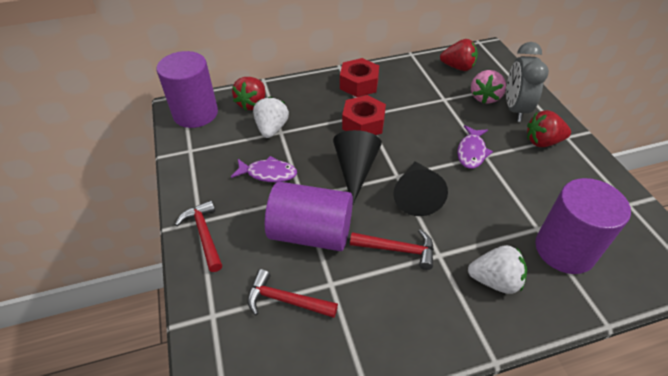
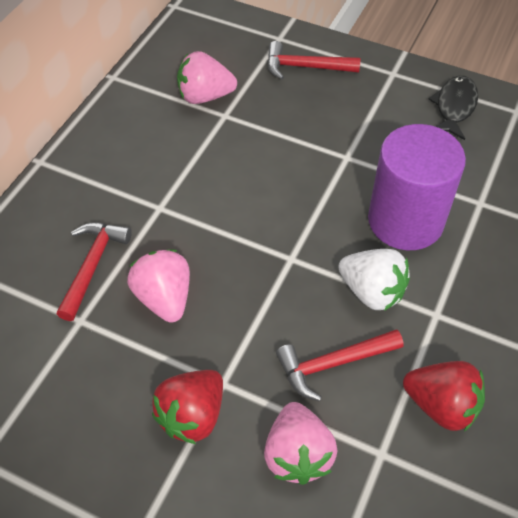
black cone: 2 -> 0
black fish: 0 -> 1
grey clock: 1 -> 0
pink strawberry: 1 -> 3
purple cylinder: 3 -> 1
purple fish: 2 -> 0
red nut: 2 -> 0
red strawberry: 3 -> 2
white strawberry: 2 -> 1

...

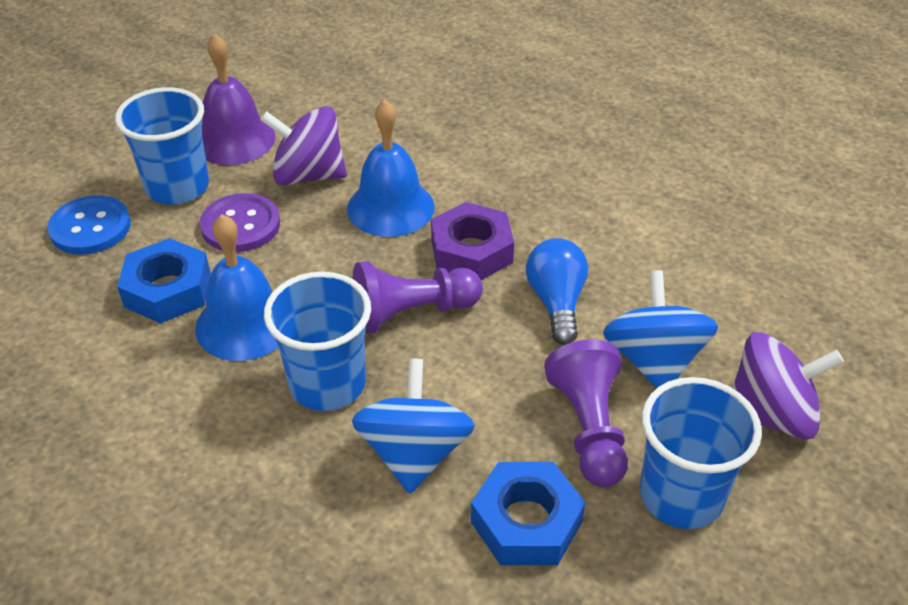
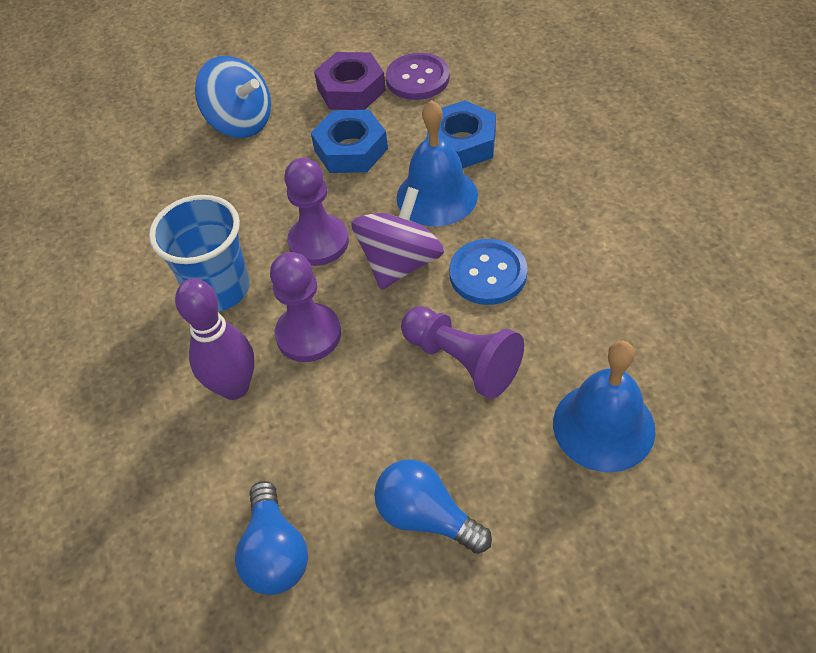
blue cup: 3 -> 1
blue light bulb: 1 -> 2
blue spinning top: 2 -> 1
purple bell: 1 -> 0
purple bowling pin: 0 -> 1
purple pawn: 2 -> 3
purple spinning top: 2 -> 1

EXERCISE. A complete answer gives every line of the data that includes "blue".

SOLUTION.
blue cup: 3 -> 1
blue light bulb: 1 -> 2
blue spinning top: 2 -> 1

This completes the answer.